++++ Entries provided

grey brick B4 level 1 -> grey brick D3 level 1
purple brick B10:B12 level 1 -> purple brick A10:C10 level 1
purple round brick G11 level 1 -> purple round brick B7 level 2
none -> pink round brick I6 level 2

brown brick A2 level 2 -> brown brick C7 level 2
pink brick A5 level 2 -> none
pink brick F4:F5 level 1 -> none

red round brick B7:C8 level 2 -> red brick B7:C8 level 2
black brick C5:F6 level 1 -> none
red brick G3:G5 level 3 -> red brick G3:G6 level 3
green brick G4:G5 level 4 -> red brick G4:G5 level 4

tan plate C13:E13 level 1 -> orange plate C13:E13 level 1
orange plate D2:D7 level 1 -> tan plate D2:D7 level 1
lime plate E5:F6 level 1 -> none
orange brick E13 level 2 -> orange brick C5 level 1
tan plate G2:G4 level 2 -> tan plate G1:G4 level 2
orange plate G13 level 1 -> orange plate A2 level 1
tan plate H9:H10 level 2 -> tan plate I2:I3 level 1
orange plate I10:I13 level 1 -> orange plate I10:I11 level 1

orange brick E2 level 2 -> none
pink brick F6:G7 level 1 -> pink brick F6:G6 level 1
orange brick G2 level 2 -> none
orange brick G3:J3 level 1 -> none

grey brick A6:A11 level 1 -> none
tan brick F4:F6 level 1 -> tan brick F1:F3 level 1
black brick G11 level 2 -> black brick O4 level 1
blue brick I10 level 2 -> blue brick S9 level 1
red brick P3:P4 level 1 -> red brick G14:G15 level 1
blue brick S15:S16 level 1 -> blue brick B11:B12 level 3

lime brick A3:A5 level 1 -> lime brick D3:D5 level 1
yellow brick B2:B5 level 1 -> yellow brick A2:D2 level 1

++++++++

◆ **Problem to solve**
A complete and exact transcription of the material is required.

◆ **Solution for this exercise**
grey brick B4 level 1 -> grey brick D3 level 1
purple brick B10:B12 level 1 -> purple brick A10:C10 level 1
purple round brick G11 level 1 -> purple round brick B7 level 2
none -> pink round brick I6 level 2

brown brick A2 level 2 -> brown brick C7 level 2
pink brick A5 level 2 -> none
pink brick F4:F5 level 1 -> none

red round brick B7:C8 level 2 -> red brick B7:C8 level 2
black brick C5:F6 level 1 -> none
red brick G3:G5 level 3 -> red brick G3:G6 level 3
green brick G4:G5 level 4 -> red brick G4:G5 level 4

tan plate C13:E13 level 1 -> orange plate C13:E13 level 1
orange plate D2:D7 level 1 -> tan plate D2:D7 level 1
lime plate E5:F6 level 1 -> none
orange brick E13 level 2 -> orange brick C5 level 1
tan plate G2:G4 level 2 -> tan plate G1:G4 level 2
orange plate G13 level 1 -> orange plate A2 level 1
tan plate H9:H10 level 2 -> tan plate I2:I3 level 1
orange plate I10:I13 level 1 -> orange plate I10:I11 level 1

orange brick E2 level 2 -> none
pink brick F6:G7 level 1 -> pink brick F6:G6 level 1
orange brick G2 level 2 -> none
orange brick G3:J3 level 1 -> none

grey brick A6:A11 level 1 -> none
tan brick F4:F6 level 1 -> tan brick F1:F3 level 1
black brick G11 level 2 -> black brick O4 level 1
blue brick I10 level 2 -> blue brick S9 level 1
red brick P3:P4 level 1 -> red brick G14:G15 level 1
blue brick S15:S16 level 1 -> blue brick B11:B12 level 3

lime brick A3:A5 level 1 -> lime brick D3:D5 level 1
yellow brick B2:B5 level 1 -> yellow brick A2:D2 level 1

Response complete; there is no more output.